Nothing but the lines from the one with "(143, 366) = (588, 163): none -> blue glasses" through the end of the records may appear in the answer, each reproduced exactly, pictures omitted.

Top of RECORDS FOR PROCESSING

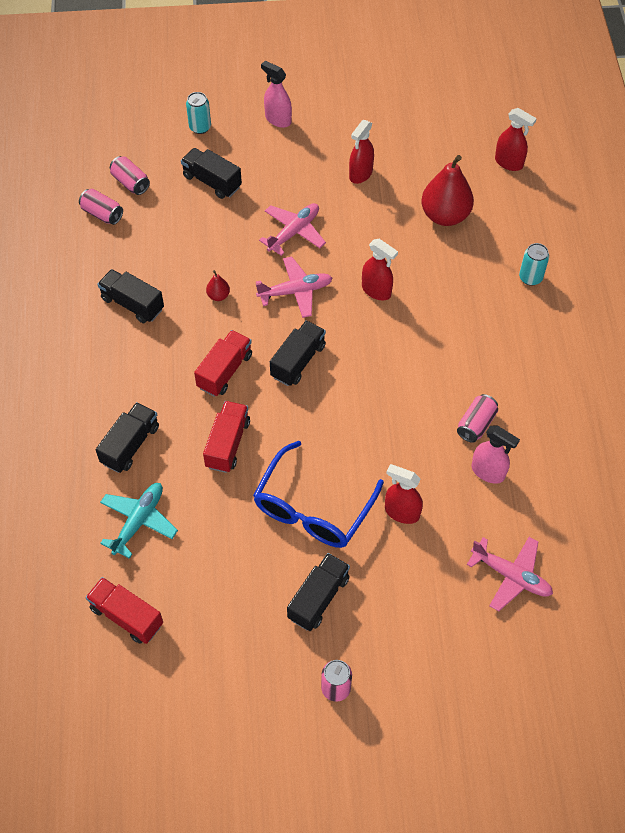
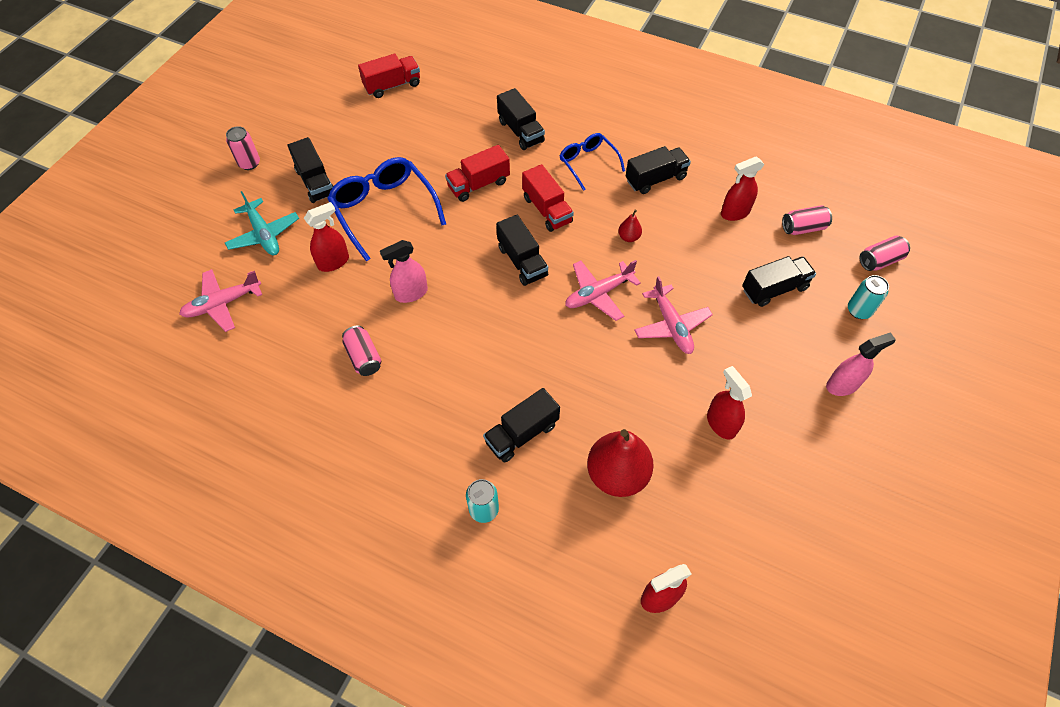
camera: 120 degrees right, 0 degrees up
(102, 214) = (772, 195): pink can -> pink can (879, 260)
(139, 521) = (455, 114): turquoise plane -> turquoise plane (264, 234)
(143, 366) = (588, 163): none -> blue glasses
(228, 444) = (478, 184): red truck -> red truck turned 105 degrees clockwise
(295, 291) = (598, 294): pink plane -> pink plane turned 45 degrees clockwise
(376, 291) = (558, 357): red spray bottle -> red spray bottle (734, 213)
(458, 283) = (522, 433): none -> black truck
(488, 472) = (315, 340): pink spray bottle -> pink spray bottle (411, 293)

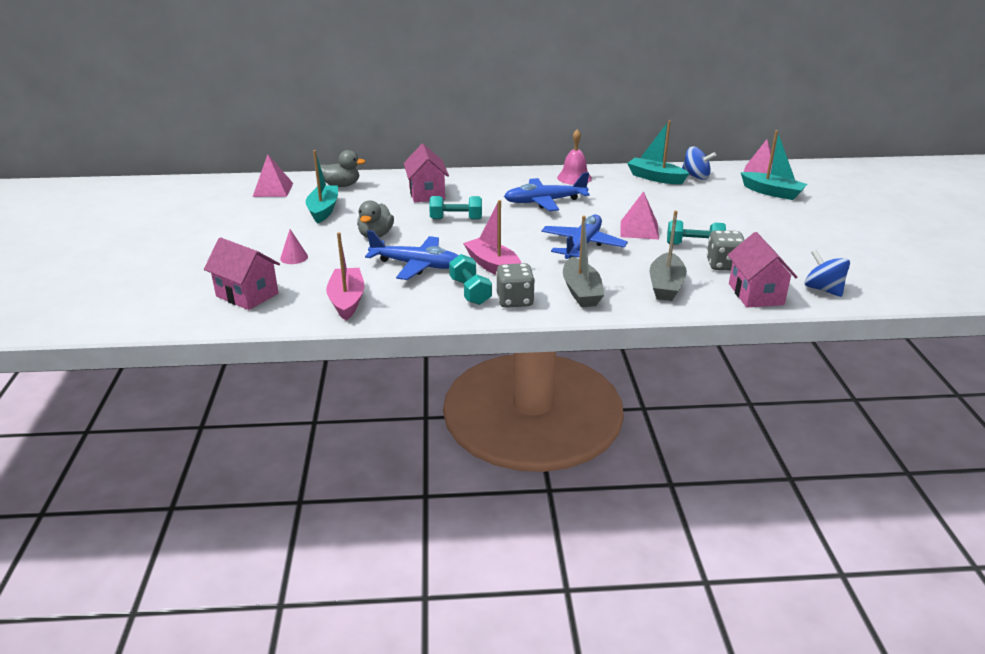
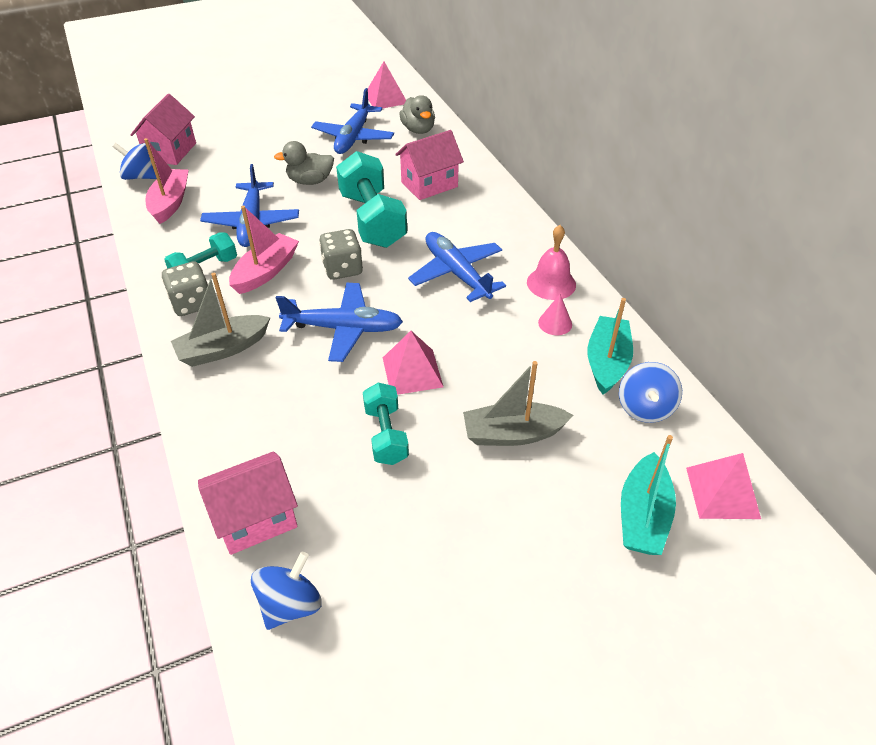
camera: 70 degrees right, 15 degrees up
(280, 314) = (141, 177): none -> blue spinning top
(294, 257) = (246, 152): pink cone -> pink cone (555, 323)
(323, 210) = (353, 137): turquoise boat -> blue plane
(347, 301) = (170, 203): pink boat -> pink boat turned 60 degrees counterclockwise
(456, 219) = (372, 220): turquoise dumbbell -> turquoise dumbbell, size x1.74
(665, 285) = (257, 420): grey boat -> grey boat (513, 434)
(723, 265) = (335, 474): grey dice -> grey dice (342, 269)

Bottom of RECORDS FOR PROCESSING

[WORKED SOLUTION]
(143, 366) = (588, 163): none -> blue glasses
(228, 444) = (478, 184): red truck -> red truck turned 105 degrees clockwise
(295, 291) = (598, 294): pink plane -> pink plane turned 45 degrees clockwise
(376, 291) = (558, 357): red spray bottle -> red spray bottle (734, 213)
(458, 283) = (522, 433): none -> black truck
(488, 472) = (315, 340): pink spray bottle -> pink spray bottle (411, 293)

camera: 70 degrees right, 15 degrees up
(280, 314) = (141, 177): none -> blue spinning top
(294, 257) = (246, 152): pink cone -> pink cone (555, 323)
(323, 210) = (353, 137): turquoise boat -> blue plane
(347, 301) = (170, 203): pink boat -> pink boat turned 60 degrees counterclockwise
(456, 219) = (372, 220): turquoise dumbbell -> turquoise dumbbell, size x1.74
(665, 285) = (257, 420): grey boat -> grey boat (513, 434)
(723, 265) = (335, 474): grey dice -> grey dice (342, 269)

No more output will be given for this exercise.